START GIVEN RECORDS

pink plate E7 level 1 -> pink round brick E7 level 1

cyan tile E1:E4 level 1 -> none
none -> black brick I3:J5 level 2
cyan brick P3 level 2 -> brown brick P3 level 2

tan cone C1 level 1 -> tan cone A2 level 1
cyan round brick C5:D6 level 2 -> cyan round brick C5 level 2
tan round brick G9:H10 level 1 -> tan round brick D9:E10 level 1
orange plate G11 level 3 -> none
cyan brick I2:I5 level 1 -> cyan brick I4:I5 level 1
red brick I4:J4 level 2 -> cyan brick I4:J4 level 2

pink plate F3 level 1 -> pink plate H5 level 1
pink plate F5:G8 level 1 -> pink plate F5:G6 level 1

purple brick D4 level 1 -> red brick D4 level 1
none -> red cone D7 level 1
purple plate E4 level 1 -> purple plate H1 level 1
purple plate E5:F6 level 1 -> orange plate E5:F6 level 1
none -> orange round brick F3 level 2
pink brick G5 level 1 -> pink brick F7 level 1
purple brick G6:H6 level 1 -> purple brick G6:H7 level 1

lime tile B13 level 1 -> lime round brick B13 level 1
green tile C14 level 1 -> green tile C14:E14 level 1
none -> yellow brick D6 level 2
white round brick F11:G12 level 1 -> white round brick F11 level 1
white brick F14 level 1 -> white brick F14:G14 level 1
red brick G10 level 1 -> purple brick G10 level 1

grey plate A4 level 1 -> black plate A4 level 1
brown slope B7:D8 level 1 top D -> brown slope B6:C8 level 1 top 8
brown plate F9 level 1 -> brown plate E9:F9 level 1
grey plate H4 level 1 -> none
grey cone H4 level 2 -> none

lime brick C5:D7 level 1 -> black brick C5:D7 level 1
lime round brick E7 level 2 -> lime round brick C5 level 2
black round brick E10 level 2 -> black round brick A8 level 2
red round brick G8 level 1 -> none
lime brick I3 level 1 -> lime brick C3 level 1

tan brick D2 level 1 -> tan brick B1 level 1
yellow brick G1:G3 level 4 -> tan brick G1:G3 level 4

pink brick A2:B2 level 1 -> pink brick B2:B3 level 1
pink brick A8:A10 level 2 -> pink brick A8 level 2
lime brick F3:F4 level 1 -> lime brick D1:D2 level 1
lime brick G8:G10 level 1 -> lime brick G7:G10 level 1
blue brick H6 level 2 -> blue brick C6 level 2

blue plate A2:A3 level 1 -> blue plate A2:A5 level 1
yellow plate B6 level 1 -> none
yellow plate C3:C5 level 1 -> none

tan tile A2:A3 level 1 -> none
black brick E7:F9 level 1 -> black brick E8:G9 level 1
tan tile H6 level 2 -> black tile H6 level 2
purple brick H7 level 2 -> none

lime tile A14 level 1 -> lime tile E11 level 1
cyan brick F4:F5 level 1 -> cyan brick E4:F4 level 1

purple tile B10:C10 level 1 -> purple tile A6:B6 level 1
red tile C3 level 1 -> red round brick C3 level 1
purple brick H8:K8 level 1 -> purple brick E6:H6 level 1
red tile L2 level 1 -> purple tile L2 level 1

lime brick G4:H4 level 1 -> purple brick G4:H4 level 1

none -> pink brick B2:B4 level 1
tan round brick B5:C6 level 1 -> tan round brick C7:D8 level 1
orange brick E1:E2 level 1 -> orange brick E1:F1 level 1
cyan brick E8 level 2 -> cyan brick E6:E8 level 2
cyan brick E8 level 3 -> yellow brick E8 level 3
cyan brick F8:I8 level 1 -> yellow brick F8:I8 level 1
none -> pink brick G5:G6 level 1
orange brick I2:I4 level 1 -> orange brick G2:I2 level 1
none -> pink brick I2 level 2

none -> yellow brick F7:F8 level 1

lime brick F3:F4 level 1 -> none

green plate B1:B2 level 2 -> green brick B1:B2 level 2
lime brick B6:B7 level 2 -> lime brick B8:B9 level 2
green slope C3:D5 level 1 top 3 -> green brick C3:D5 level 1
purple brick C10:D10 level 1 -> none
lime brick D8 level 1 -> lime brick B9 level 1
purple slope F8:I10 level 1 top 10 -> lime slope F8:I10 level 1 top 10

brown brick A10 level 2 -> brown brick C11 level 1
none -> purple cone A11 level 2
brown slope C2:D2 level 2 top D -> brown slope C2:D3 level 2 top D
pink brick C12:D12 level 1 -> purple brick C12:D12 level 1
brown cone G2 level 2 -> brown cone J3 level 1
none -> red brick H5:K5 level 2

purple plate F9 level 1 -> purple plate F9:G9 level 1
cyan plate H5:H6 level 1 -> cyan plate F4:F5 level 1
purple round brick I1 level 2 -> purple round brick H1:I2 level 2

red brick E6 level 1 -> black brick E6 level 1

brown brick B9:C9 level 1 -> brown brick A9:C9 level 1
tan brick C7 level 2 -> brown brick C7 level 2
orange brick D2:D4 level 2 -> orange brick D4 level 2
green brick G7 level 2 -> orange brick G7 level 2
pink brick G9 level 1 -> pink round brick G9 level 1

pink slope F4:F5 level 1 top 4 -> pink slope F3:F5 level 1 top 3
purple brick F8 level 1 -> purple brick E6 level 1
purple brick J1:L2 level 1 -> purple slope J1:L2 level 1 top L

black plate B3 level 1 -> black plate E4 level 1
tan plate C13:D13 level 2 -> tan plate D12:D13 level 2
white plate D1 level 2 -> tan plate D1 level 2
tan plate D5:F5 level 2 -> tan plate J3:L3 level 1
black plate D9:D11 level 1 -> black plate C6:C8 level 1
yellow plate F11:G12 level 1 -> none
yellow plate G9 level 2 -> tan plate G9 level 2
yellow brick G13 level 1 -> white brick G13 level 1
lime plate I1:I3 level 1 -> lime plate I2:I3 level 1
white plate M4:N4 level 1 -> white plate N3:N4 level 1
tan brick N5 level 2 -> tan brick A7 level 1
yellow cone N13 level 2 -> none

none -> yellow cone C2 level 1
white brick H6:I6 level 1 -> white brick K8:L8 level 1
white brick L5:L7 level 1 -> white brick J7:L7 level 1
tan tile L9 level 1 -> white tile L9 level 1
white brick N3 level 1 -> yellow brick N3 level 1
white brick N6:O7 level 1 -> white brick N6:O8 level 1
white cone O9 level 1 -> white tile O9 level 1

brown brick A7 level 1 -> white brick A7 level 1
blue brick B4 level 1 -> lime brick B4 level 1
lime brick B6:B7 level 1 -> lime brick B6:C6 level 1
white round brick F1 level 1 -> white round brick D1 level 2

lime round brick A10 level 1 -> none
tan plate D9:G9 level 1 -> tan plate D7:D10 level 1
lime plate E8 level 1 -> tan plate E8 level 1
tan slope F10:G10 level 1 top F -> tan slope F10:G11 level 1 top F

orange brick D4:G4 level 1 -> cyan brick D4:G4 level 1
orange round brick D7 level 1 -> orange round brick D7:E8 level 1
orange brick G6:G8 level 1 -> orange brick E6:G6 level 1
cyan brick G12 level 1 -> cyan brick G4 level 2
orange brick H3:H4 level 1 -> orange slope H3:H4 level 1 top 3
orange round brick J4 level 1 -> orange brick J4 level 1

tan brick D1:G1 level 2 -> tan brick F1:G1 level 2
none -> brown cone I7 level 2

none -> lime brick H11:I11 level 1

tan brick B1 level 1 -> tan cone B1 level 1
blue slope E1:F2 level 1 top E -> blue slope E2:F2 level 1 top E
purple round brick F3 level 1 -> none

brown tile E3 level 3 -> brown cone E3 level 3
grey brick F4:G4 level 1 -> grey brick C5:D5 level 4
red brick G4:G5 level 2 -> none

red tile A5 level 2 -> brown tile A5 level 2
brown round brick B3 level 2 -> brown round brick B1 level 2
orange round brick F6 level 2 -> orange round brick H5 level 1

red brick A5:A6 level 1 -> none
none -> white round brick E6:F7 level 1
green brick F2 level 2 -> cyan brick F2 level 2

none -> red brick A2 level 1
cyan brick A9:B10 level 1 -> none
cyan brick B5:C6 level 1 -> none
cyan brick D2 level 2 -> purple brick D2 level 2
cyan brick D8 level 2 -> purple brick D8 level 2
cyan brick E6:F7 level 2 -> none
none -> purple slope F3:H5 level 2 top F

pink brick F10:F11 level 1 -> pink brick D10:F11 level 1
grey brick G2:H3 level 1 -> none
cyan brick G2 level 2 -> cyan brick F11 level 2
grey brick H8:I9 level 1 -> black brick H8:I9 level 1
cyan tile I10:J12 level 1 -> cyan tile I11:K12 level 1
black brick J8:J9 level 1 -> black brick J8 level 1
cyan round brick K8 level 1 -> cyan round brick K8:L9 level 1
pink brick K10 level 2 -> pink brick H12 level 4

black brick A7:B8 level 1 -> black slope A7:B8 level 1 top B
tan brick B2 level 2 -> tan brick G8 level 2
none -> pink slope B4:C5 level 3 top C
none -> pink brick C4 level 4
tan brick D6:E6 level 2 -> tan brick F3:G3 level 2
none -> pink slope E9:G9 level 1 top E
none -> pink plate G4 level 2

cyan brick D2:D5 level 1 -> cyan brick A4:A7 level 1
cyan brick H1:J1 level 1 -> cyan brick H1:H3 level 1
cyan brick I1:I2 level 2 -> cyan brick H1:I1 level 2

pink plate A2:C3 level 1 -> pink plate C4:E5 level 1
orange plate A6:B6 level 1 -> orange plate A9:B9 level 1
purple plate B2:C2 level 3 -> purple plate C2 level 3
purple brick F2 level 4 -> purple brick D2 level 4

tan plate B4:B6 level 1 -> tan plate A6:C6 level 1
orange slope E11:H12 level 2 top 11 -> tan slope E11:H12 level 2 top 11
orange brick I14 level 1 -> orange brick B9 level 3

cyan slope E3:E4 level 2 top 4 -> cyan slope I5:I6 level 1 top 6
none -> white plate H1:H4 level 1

END GIVEN RECORDS

■ WHAT THE TASK REQUIRES ■
Using the data above, tally each line in which "cone" appears and give the number with no other words.

■ SOLUTION BELOW ■
11